━━━━━ Given information

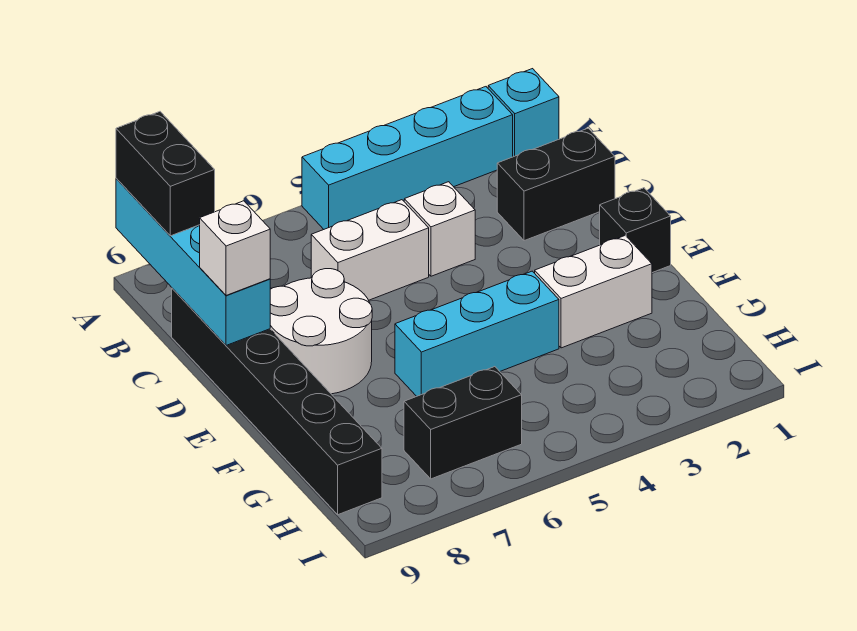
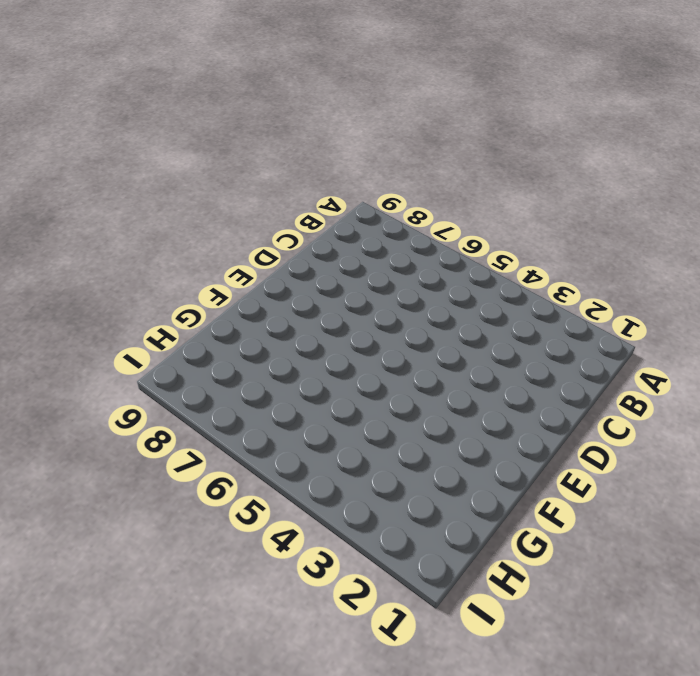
none -> cyan brick A1 level 1
none -> cyan brick A2:A5 level 1
none -> black brick C1:C2 level 1

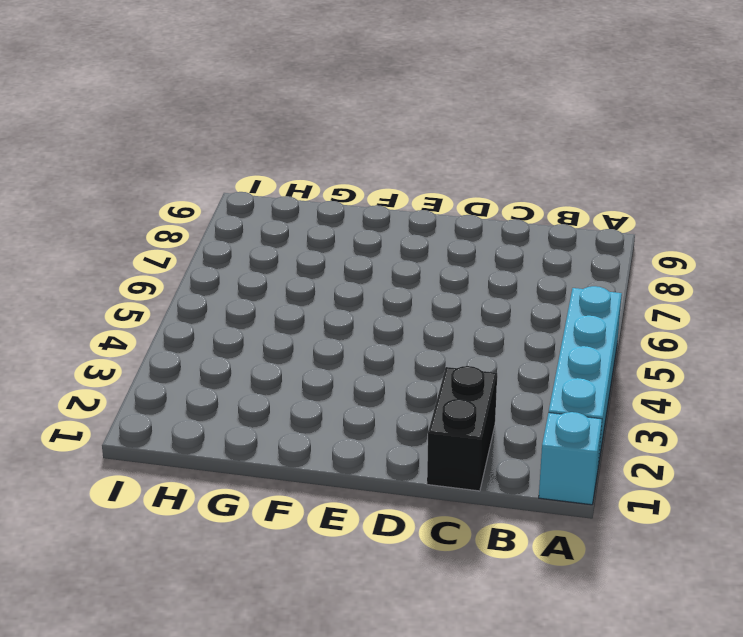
none -> white brick C4 level 1
none -> white brick C5:C6 level 1
none -> black brick C9:H9 level 1

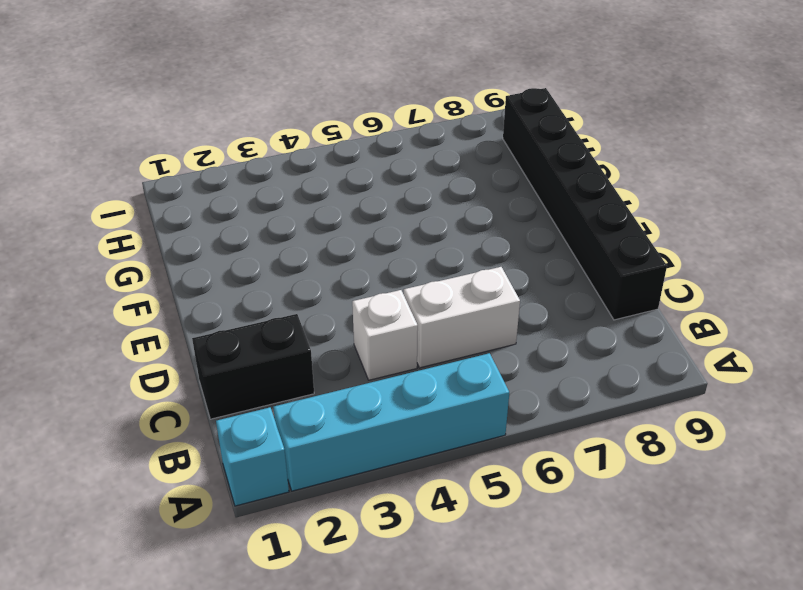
none -> white round brick D7:E8 level 1
none -> black brick E1 level 1
none -> white brick F2:F3 level 1

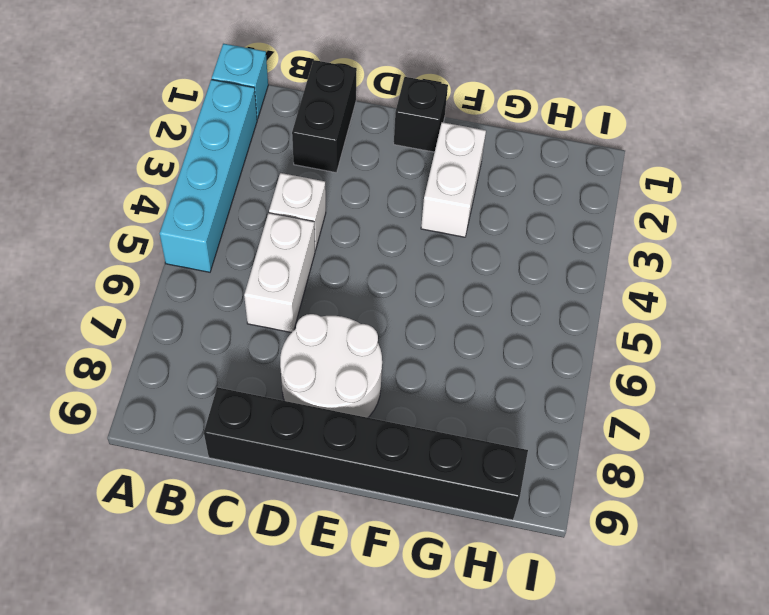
none -> cyan brick F4:F6 level 1
none -> black brick H6:H7 level 1
none -> cyan brick A9:D9 level 2

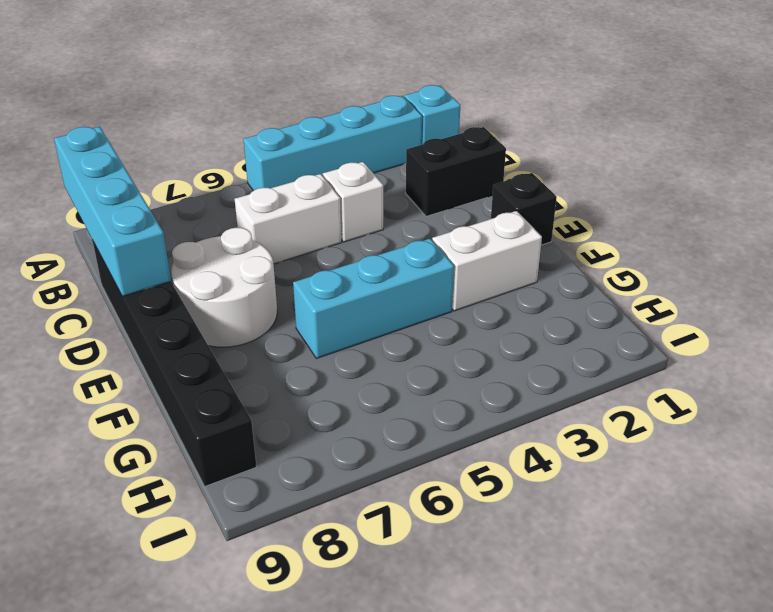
none -> black brick H6:H7 level 1
none -> black brick A9:B9 level 3
none -> white brick D9 level 3

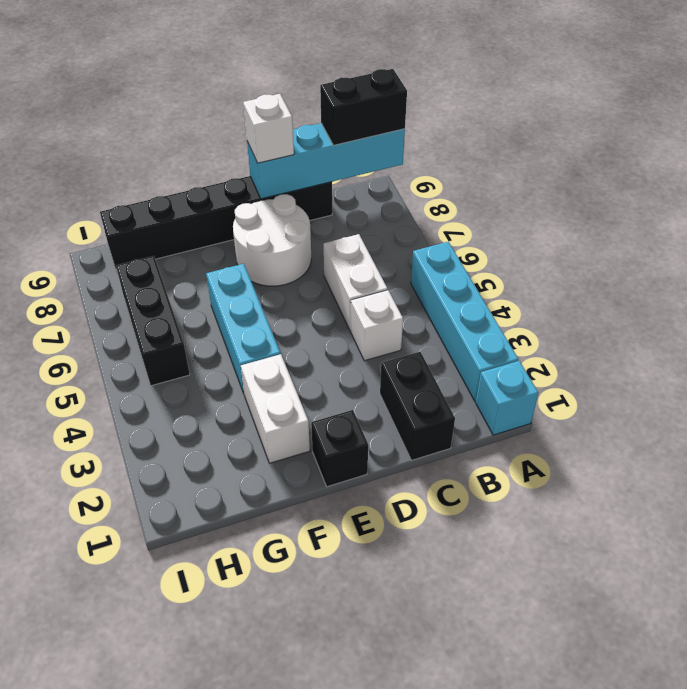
black brick H5:H7 level 1 -> black brick H6:H7 level 1

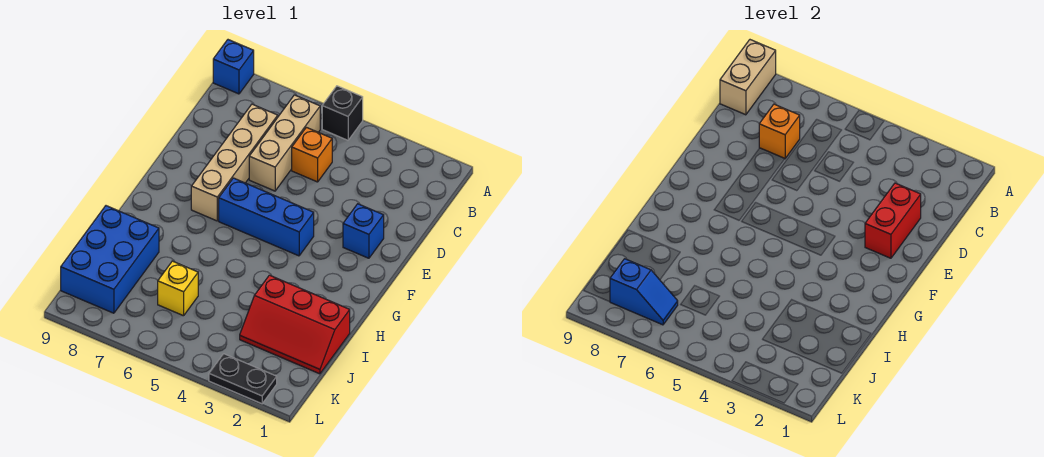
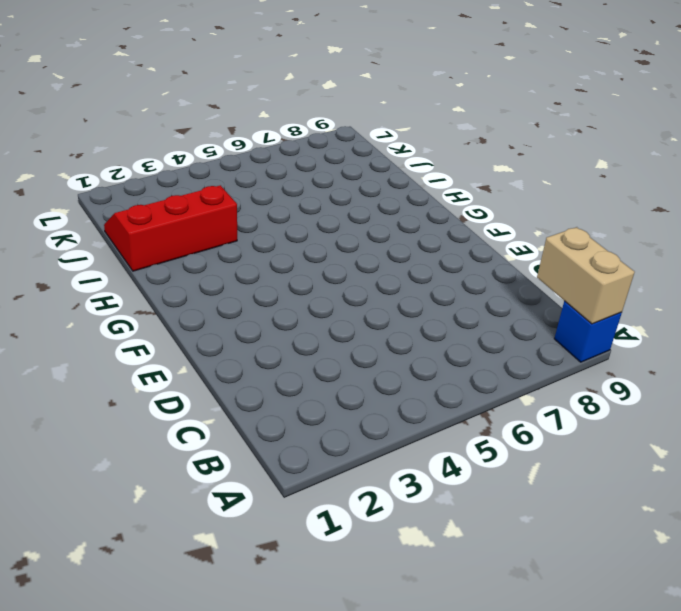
none -> black brick A5 level 1
none -> tan brick B6:D6 level 1
none -> orange brick C5 level 1

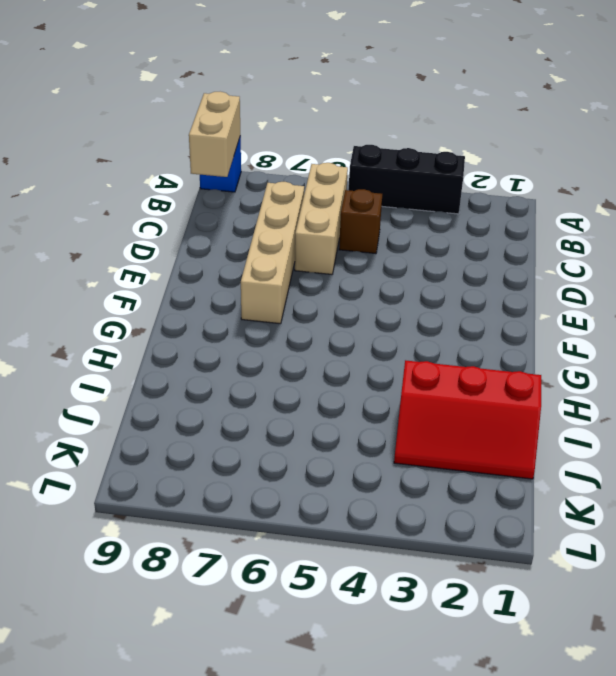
black brick A3:A5 level 1 -> black brick A5 level 1
brown brick C5 level 1 -> orange brick C5 level 1
none -> blue brick E2 level 1
none -> blue brick F4:F6 level 1
none -> blue brick I8:K9 level 1

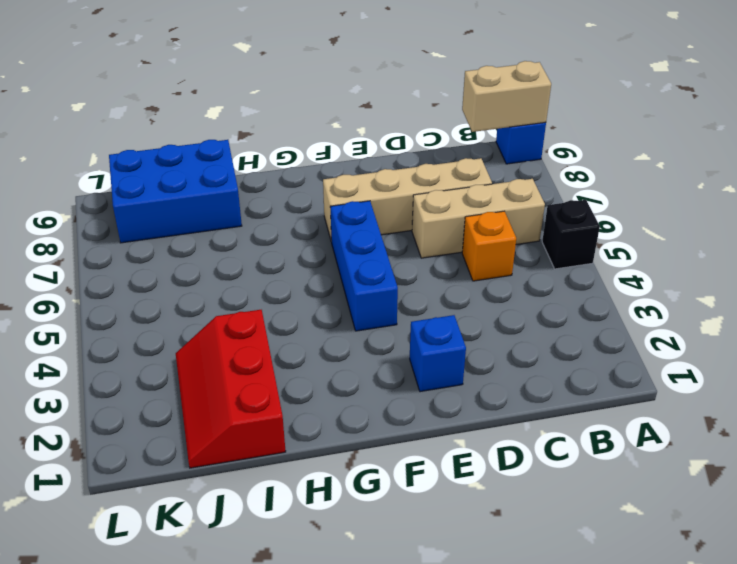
none -> yellow brick J6 level 1
none -> black plate L2:L3 level 1
none -> orange brick C7 level 2

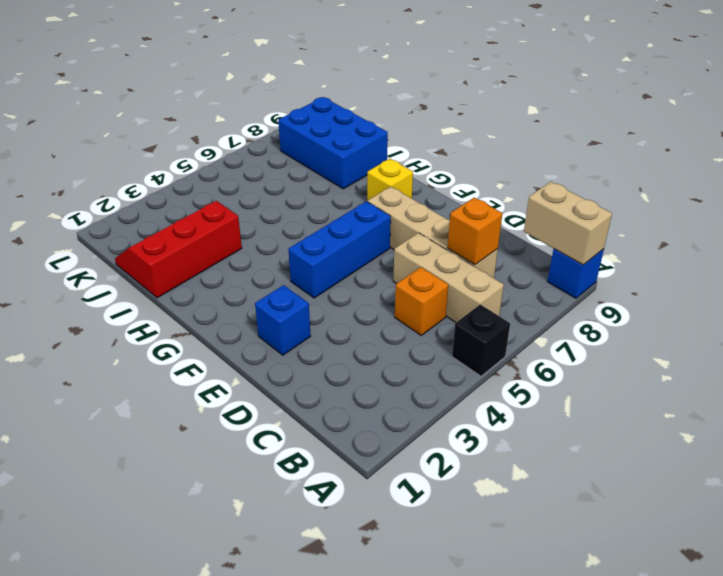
yellow brick G8 level 1 -> yellow brick J6 level 1
none -> black plate L2:L3 level 1
none -> red brick D2:E2 level 2
none -> blue slope K7:K8 level 2 top 8

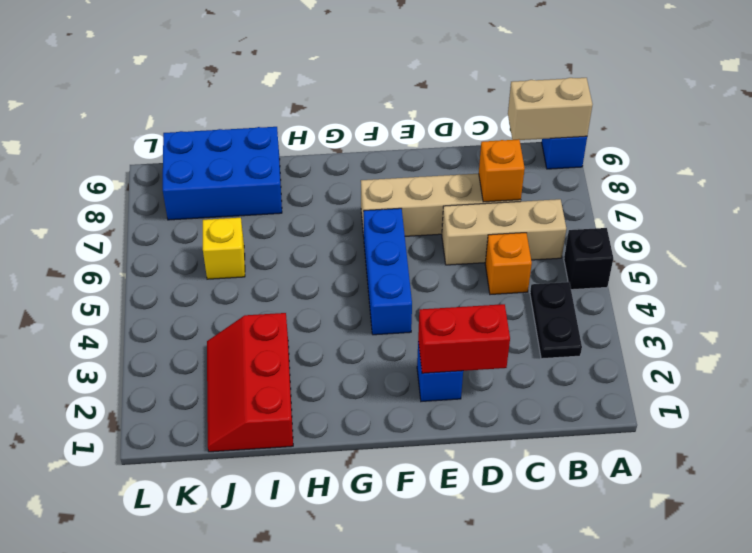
black plate B3:B4 level 1 -> black plate L2:L3 level 1
none -> blue slope K7:K8 level 2 top 8

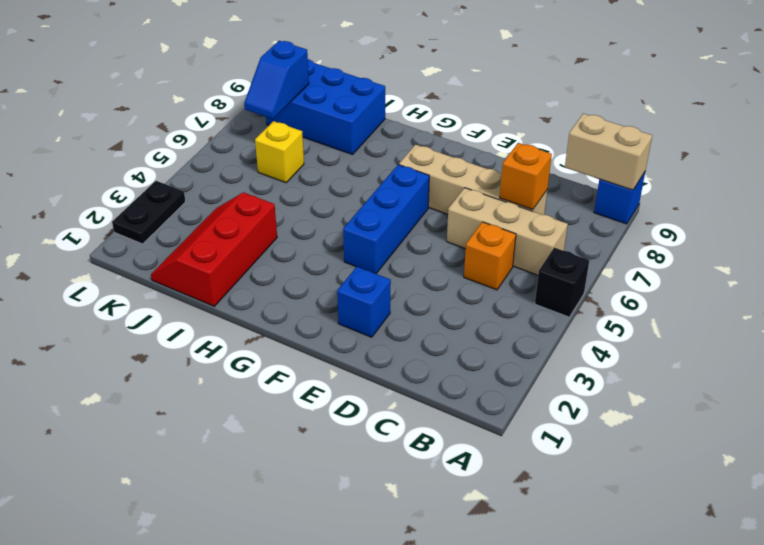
none -> red brick D2:E2 level 2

━━━━━━━━━━

Problem to solve ::
The whole listing must come back verbatim, with no pictures included.

The answer ::
none -> cyan brick A1 level 1
none -> cyan brick A2:A5 level 1
none -> black brick C1:C2 level 1

none -> white brick C4 level 1
none -> white brick C5:C6 level 1
none -> black brick C9:H9 level 1

none -> white round brick D7:E8 level 1
none -> black brick E1 level 1
none -> white brick F2:F3 level 1

none -> cyan brick F4:F6 level 1
none -> black brick H6:H7 level 1
none -> cyan brick A9:D9 level 2

none -> black brick H6:H7 level 1
none -> black brick A9:B9 level 3
none -> white brick D9 level 3

black brick H5:H7 level 1 -> black brick H6:H7 level 1

none -> black brick A5 level 1
none -> tan brick B6:D6 level 1
none -> orange brick C5 level 1

black brick A3:A5 level 1 -> black brick A5 level 1
brown brick C5 level 1 -> orange brick C5 level 1
none -> blue brick E2 level 1
none -> blue brick F4:F6 level 1
none -> blue brick I8:K9 level 1

none -> yellow brick J6 level 1
none -> black plate L2:L3 level 1
none -> orange brick C7 level 2

yellow brick G8 level 1 -> yellow brick J6 level 1
none -> black plate L2:L3 level 1
none -> red brick D2:E2 level 2
none -> blue slope K7:K8 level 2 top 8

black plate B3:B4 level 1 -> black plate L2:L3 level 1
none -> blue slope K7:K8 level 2 top 8

none -> red brick D2:E2 level 2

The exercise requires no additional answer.